*** RECORDS FOR PROCESSING Section Begins ***

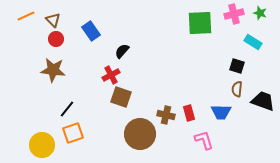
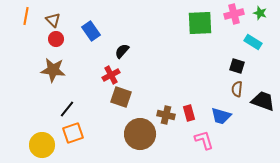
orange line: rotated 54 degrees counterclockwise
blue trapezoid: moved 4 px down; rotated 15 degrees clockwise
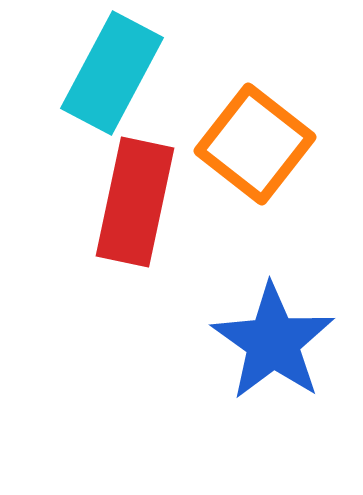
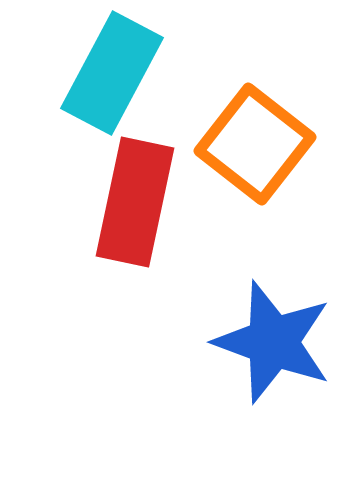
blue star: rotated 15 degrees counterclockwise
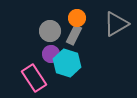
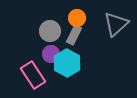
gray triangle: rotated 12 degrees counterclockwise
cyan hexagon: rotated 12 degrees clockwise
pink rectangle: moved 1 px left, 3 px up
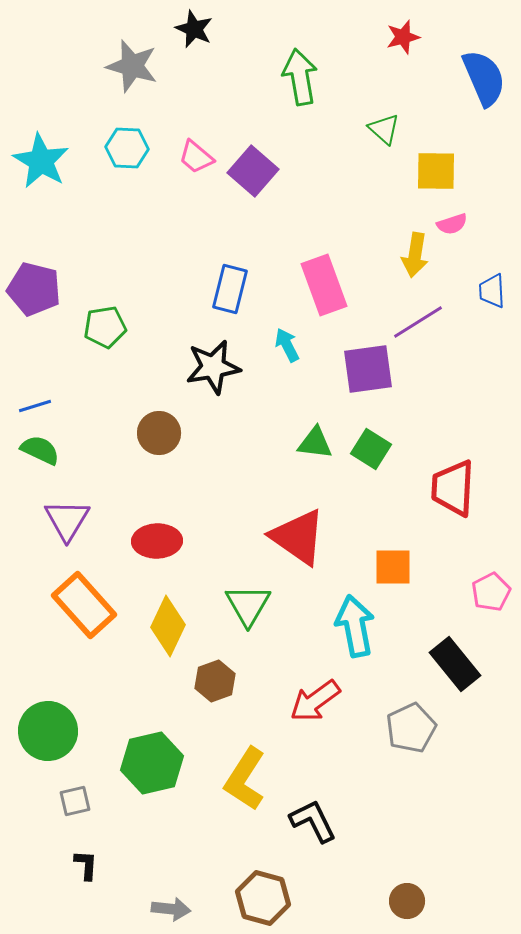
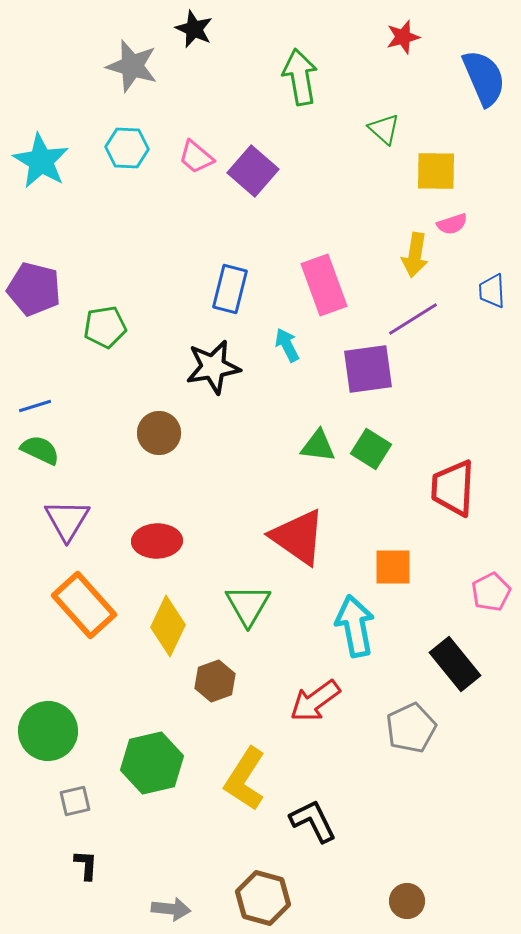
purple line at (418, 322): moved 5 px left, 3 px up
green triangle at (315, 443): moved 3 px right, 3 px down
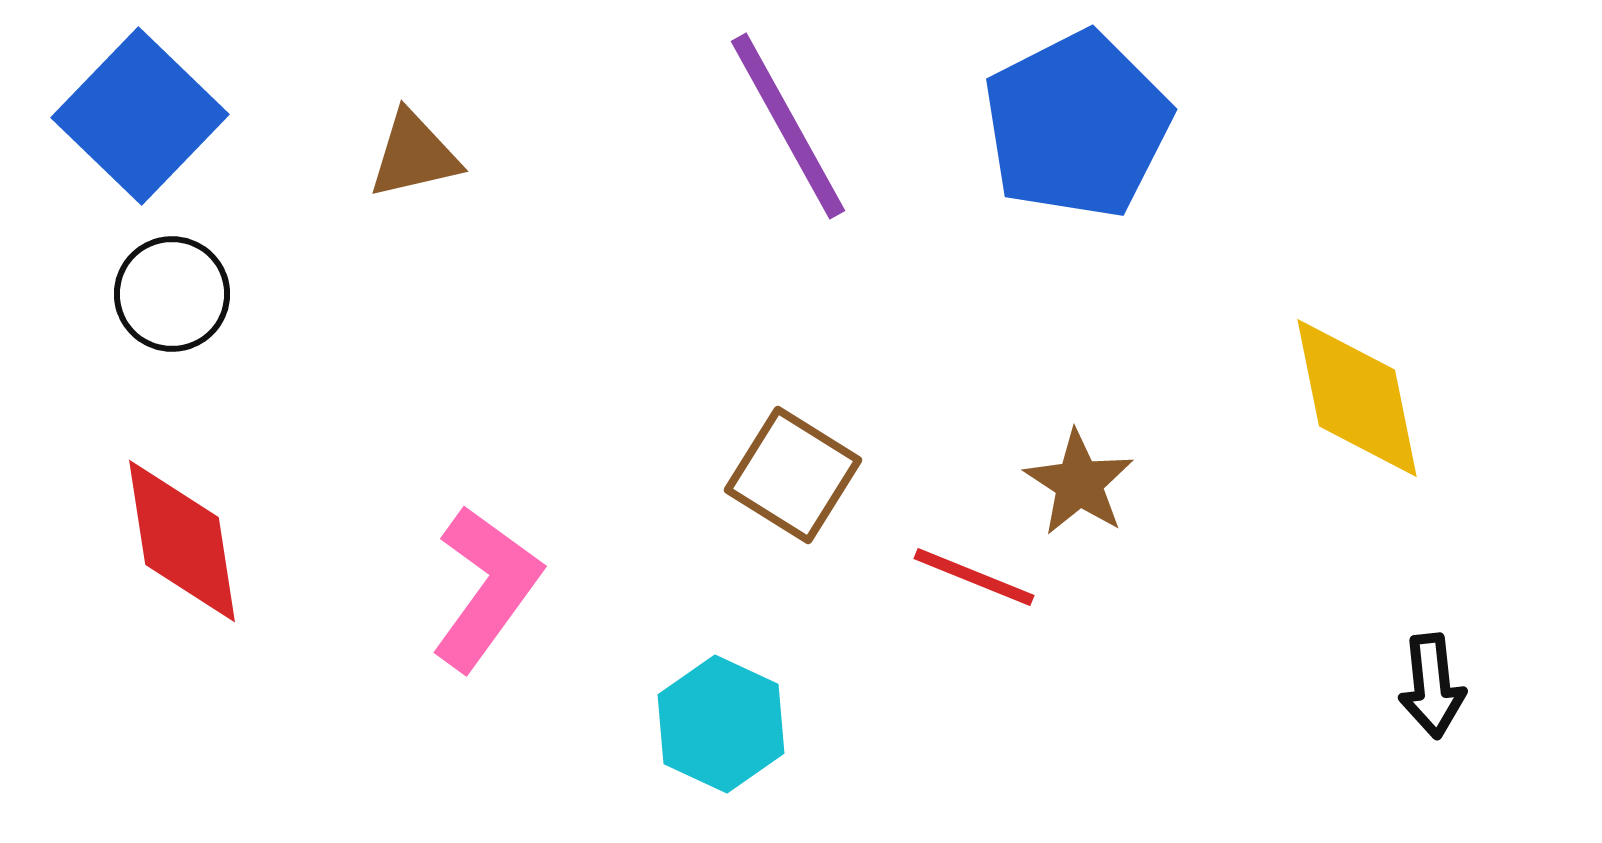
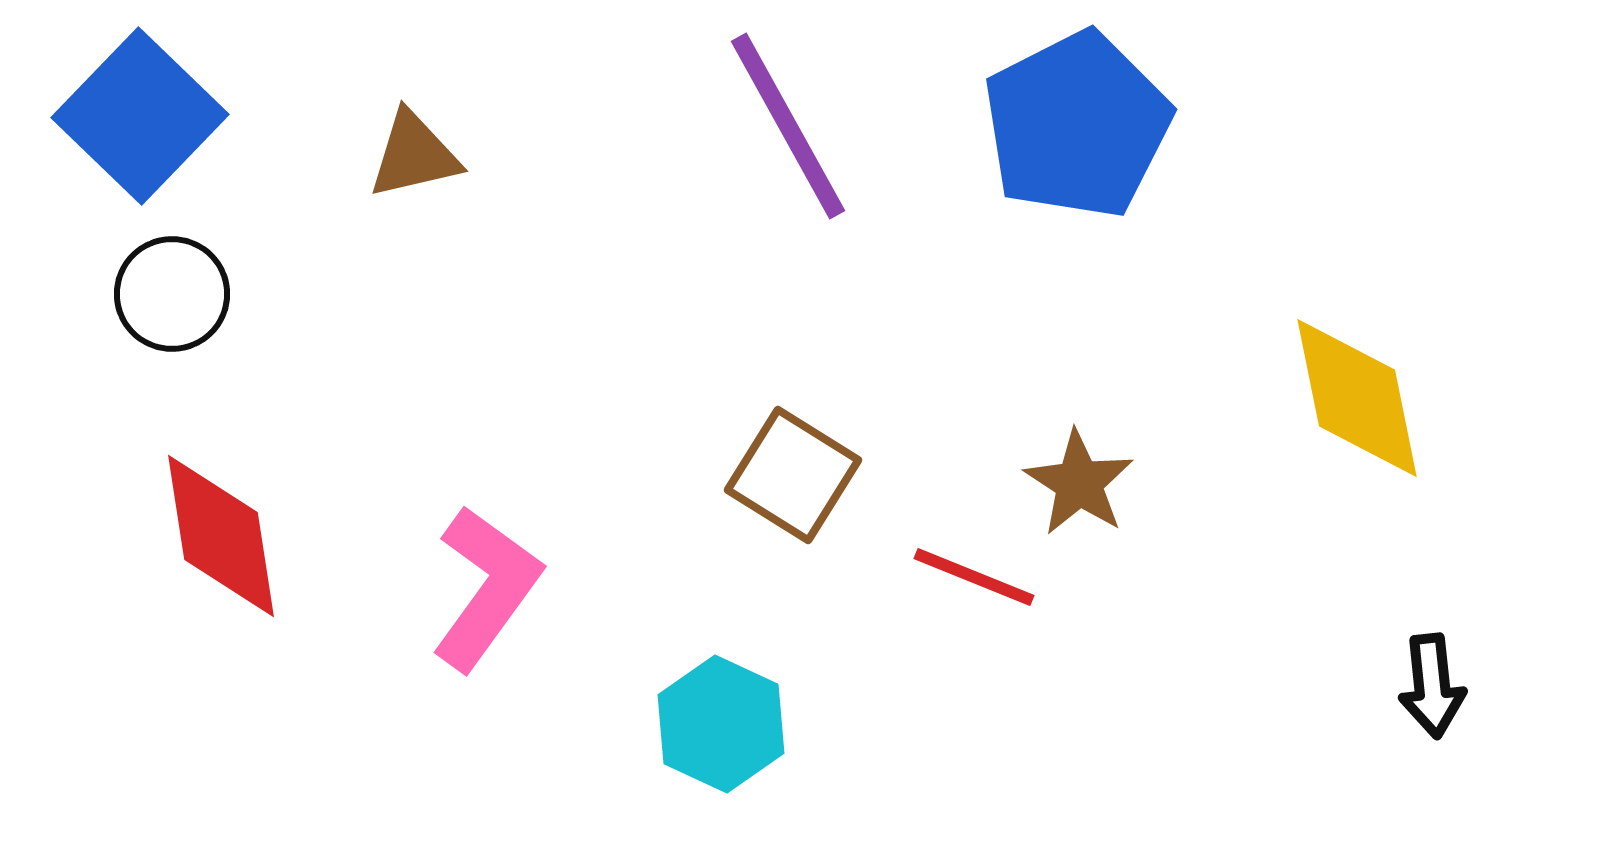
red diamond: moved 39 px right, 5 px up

*** RECORDS FOR PROCESSING Section Ends ***
*** RECORDS FOR PROCESSING Section Begins ***

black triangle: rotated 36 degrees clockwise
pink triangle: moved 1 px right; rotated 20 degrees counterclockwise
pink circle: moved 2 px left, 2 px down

*** RECORDS FOR PROCESSING Section Ends ***

TASK GOAL: Wherever a line in the records above includes "triangle", count it, then give the total and nothing besides.

OUTPUT OF THE TASK: 4